• **Problem requirements**
Pick out each line below that contains the word "black", and copy those lines.

[Record extracts]

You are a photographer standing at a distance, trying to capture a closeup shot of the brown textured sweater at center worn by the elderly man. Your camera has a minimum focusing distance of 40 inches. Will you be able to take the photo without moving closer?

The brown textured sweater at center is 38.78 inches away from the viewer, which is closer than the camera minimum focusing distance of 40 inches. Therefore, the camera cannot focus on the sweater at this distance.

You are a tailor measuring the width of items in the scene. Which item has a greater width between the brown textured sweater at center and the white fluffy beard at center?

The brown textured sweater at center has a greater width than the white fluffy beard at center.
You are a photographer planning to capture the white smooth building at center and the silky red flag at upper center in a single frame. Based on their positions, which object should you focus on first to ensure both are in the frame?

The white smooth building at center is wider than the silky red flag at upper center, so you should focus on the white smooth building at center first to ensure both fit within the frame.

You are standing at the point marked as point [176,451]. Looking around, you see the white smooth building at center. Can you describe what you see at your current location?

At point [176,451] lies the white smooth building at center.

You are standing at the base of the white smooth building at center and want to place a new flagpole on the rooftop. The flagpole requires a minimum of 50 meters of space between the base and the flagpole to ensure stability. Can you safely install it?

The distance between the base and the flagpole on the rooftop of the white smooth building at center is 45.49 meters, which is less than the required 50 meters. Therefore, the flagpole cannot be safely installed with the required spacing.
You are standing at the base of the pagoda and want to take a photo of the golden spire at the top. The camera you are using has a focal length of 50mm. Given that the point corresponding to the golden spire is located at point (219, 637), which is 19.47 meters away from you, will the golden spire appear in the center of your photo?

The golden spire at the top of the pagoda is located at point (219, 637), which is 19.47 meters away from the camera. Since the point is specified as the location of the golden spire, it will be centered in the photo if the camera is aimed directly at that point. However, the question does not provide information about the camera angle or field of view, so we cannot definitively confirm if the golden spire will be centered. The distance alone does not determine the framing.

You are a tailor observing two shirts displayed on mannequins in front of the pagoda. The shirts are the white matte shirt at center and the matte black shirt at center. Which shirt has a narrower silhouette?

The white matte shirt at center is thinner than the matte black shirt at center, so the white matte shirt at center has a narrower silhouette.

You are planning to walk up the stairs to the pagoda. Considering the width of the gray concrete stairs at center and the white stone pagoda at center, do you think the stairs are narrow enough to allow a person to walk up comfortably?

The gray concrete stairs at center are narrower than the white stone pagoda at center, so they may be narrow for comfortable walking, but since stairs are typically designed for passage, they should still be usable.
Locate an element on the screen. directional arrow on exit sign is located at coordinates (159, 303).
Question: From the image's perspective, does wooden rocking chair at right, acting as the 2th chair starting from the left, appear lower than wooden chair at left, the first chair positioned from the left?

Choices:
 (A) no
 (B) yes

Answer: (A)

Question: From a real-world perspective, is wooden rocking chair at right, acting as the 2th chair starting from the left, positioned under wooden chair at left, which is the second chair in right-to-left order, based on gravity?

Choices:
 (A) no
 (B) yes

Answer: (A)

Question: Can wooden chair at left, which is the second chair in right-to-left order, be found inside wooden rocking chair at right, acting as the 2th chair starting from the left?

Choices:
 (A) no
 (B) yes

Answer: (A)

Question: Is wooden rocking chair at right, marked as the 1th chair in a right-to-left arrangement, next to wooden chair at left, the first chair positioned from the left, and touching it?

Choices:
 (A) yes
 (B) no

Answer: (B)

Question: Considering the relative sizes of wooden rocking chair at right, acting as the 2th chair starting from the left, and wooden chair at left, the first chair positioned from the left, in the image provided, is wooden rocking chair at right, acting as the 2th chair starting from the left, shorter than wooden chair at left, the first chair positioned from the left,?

[/Record extracts]

• **Task answer**
You are a tailor observing two shirts displayed on mannequins in front of the pagoda. The shirts are the white matte shirt at center and the matte black shirt at center. Which shirt has a narrower silhouette?
The white matte shirt at center is thinner than the matte black shirt at center, so the white matte shirt at center has a narrower silhouette.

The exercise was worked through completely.